Exercise description
For the material below, return exactly the lines starting at the one holding "camera: 10 degrees left, 5 degrees down" and ending at the one holding "(1019, 120) = (851, 150): white", counting both as part of the range.

Available data: Begin

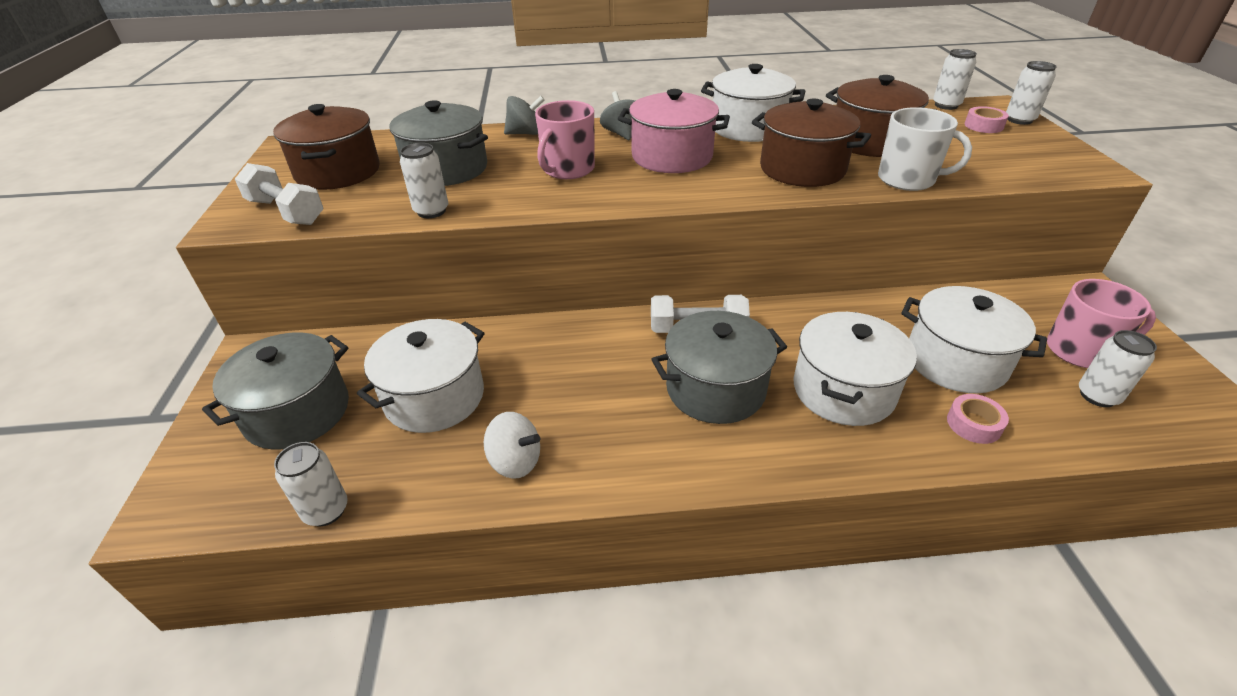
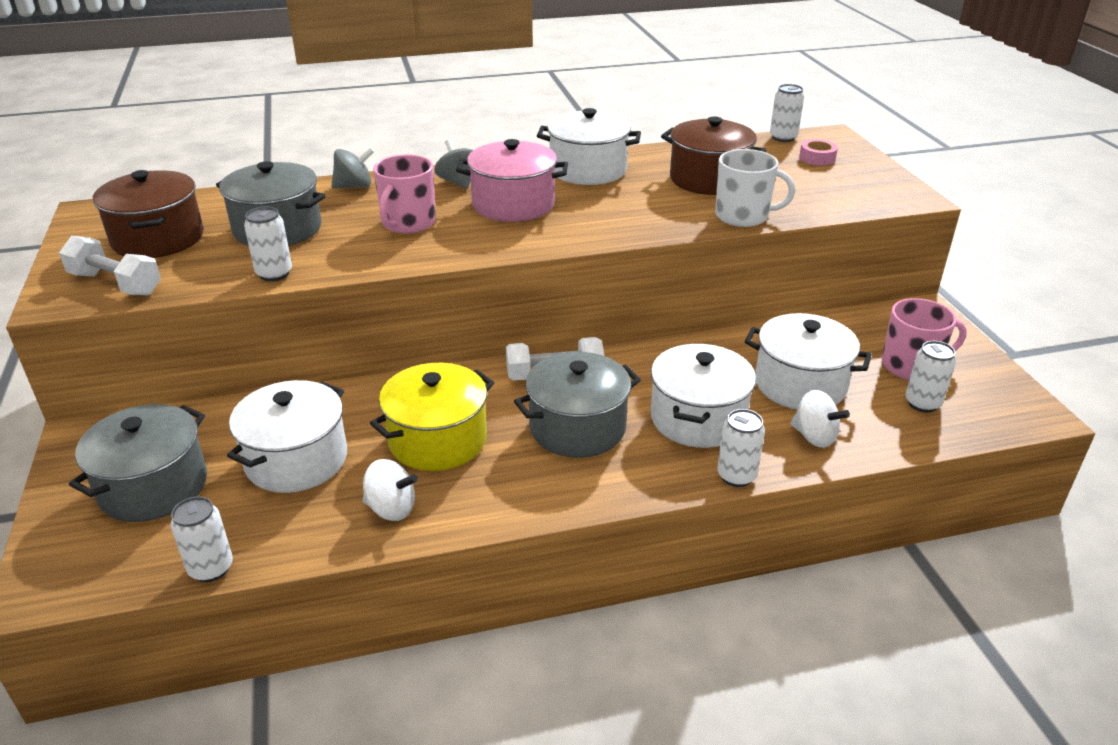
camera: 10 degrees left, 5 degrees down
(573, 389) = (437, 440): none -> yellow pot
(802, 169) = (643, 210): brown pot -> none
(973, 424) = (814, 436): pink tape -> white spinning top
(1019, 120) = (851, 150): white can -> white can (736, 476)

Available data: End
Available data: Begin

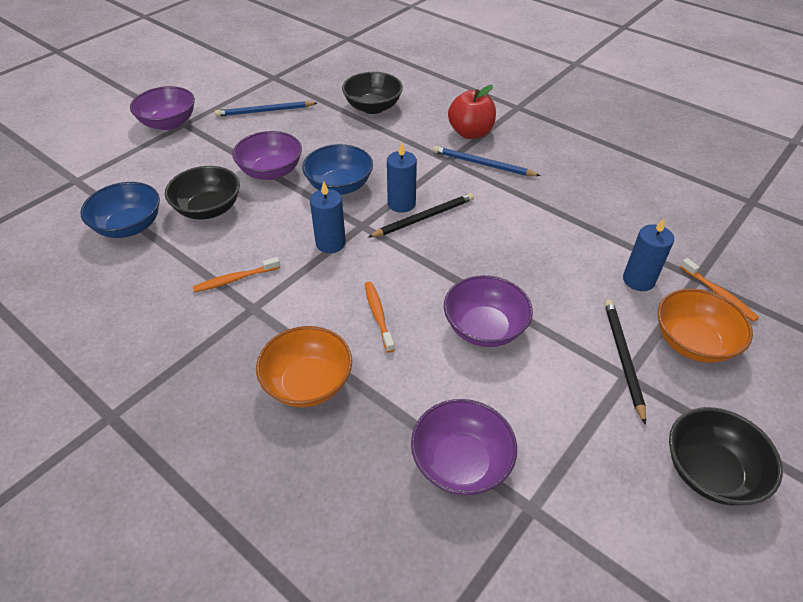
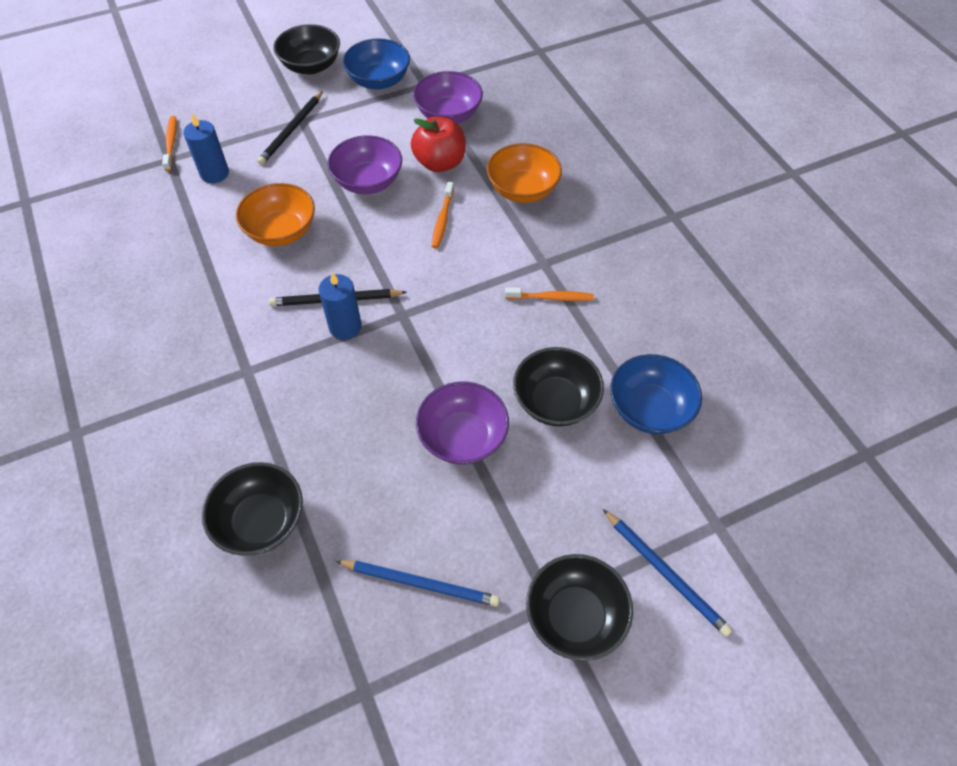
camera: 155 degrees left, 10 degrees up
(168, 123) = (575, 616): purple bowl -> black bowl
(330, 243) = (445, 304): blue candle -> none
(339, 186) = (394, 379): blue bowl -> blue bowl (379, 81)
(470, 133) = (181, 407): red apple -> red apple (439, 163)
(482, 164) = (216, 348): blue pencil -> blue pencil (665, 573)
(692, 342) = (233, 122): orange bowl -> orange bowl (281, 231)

Available data: End

Response to this exercise
camera: 10 degrees left, 5 degrees down
(573, 389) = (437, 440): none -> yellow pot
(802, 169) = (643, 210): brown pot -> none
(973, 424) = (814, 436): pink tape -> white spinning top
(1019, 120) = (851, 150): white can -> white can (736, 476)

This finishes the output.